**DATASET ENTRIES:**

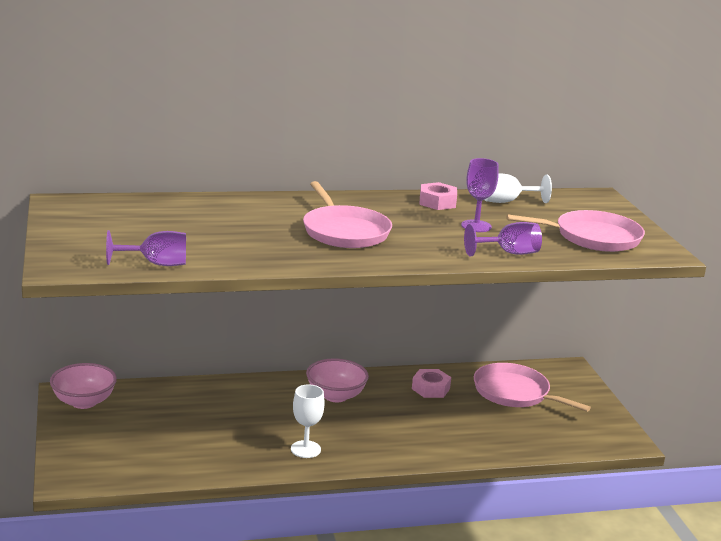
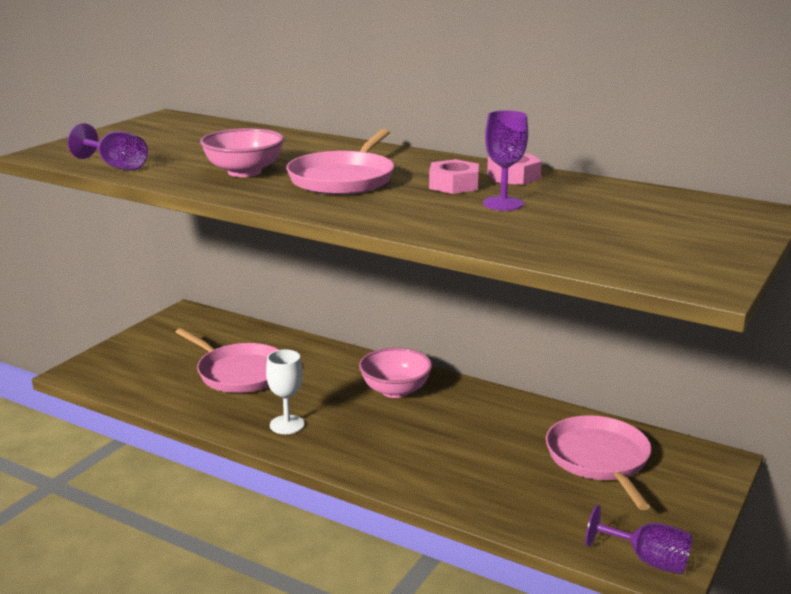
camera: 45 degrees right, 0 degrees up
(84, 402) = (186, 322): pink bowl -> pink bowl (244, 172)
(430, 389) = (505, 419): pink nut -> pink nut (454, 185)
(507, 201) = (606, 192): white goblet -> none
(509, 253) = (475, 234): purple goblet -> purple goblet (647, 560)
(593, 237) = (635, 245): pink pan -> pink pan (239, 372)

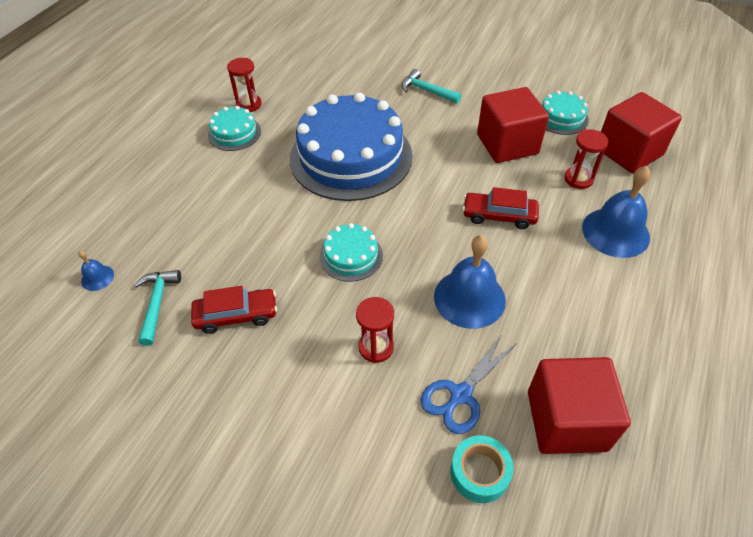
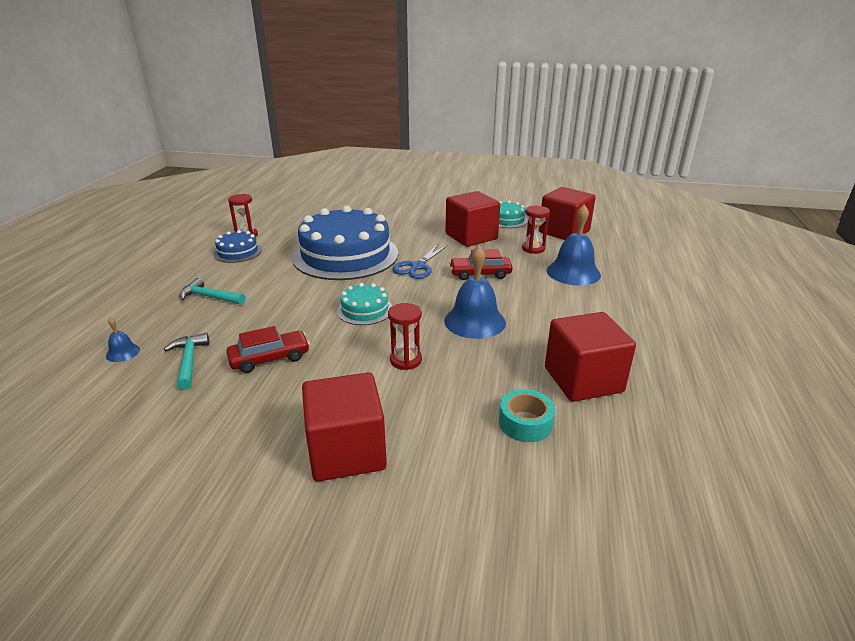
camera: 15 degrees left, 20 degrees down
(234, 133) = (237, 252): turquoise cake -> blue cake
(284, 470) = (346, 451): none -> red cube
(427, 91) = (397, 215): turquoise hammer -> turquoise hammer (210, 297)
(460, 395) = (490, 378): blue scissors -> blue scissors (417, 267)

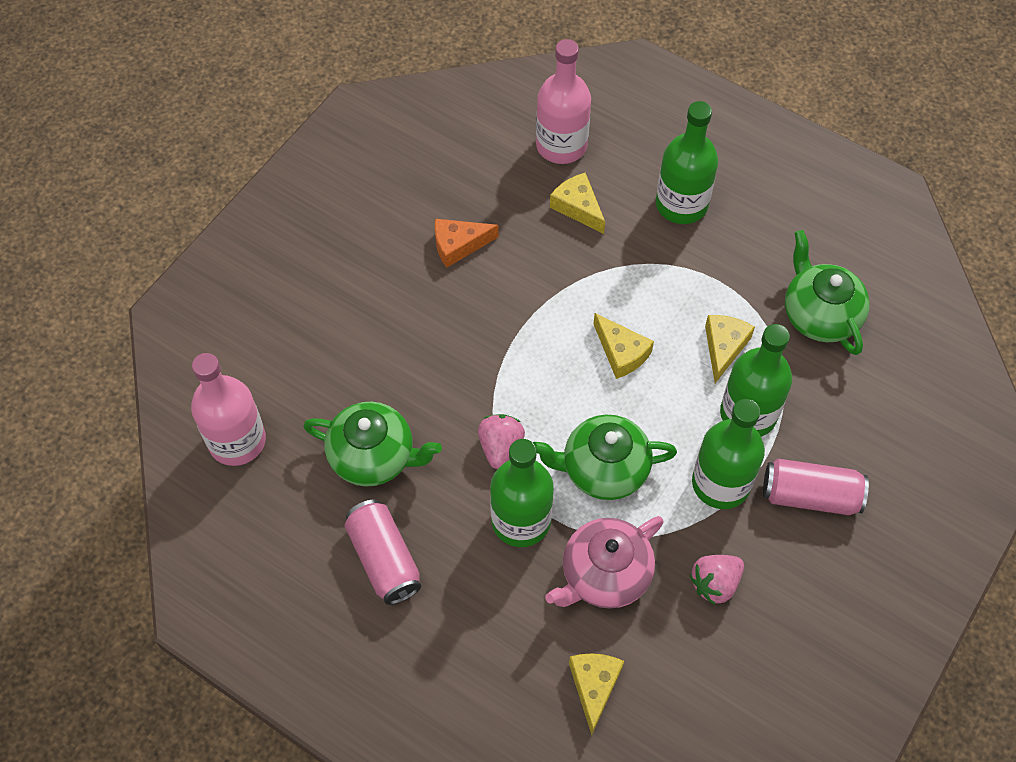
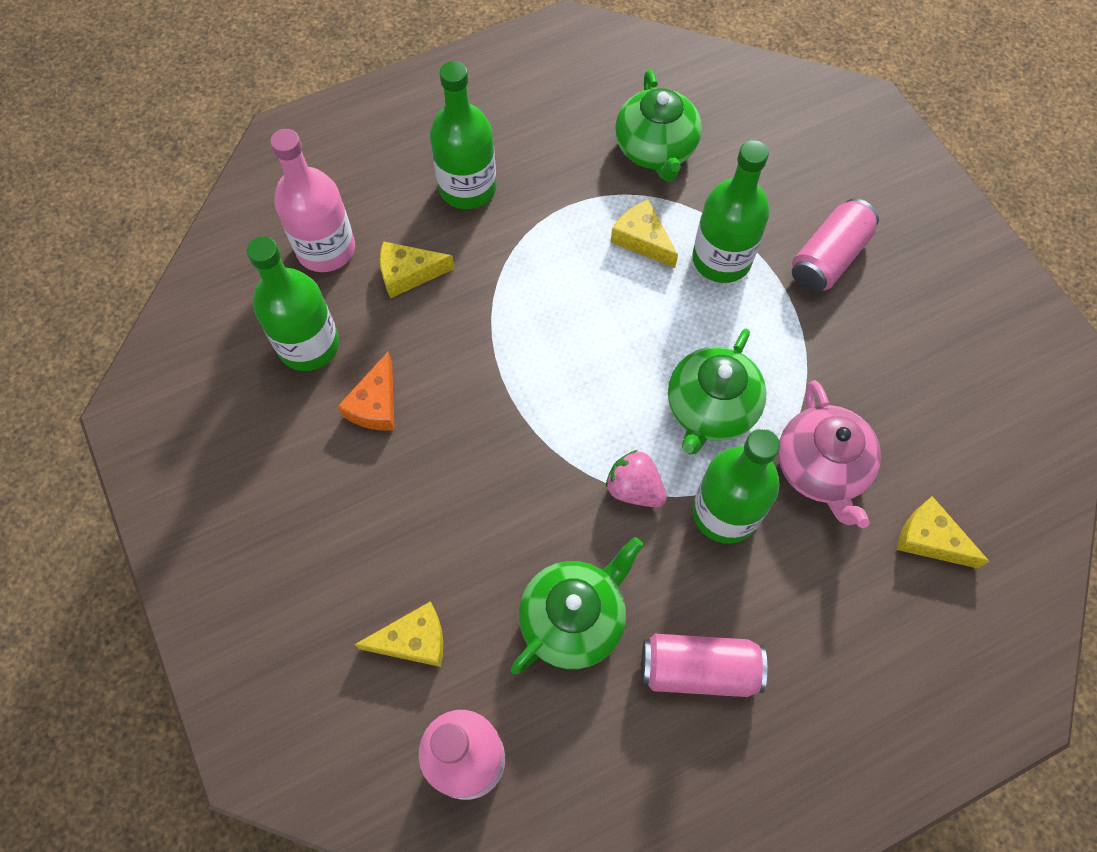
camera: 60 degrees left, 5 degrees up
(621, 352) = (595, 325): yellow cheese -> yellow cheese (413, 640)
(715, 583) = (875, 380): pink strawberry -> none
(720, 483) = (779, 320): green bottle -> green bottle (309, 345)
(819, 315) = (655, 150): green teapot -> green teapot turned 105 degrees counterclockwise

**AIM OF THE EXERCISE:** The answer must be exactly the lines from the one containing "(715, 583) = (875, 380): pink" through the final line of the data, both ends included, and nothing else.

**RESULT OF THIS TASK:**
(715, 583) = (875, 380): pink strawberry -> none
(720, 483) = (779, 320): green bottle -> green bottle (309, 345)
(819, 315) = (655, 150): green teapot -> green teapot turned 105 degrees counterclockwise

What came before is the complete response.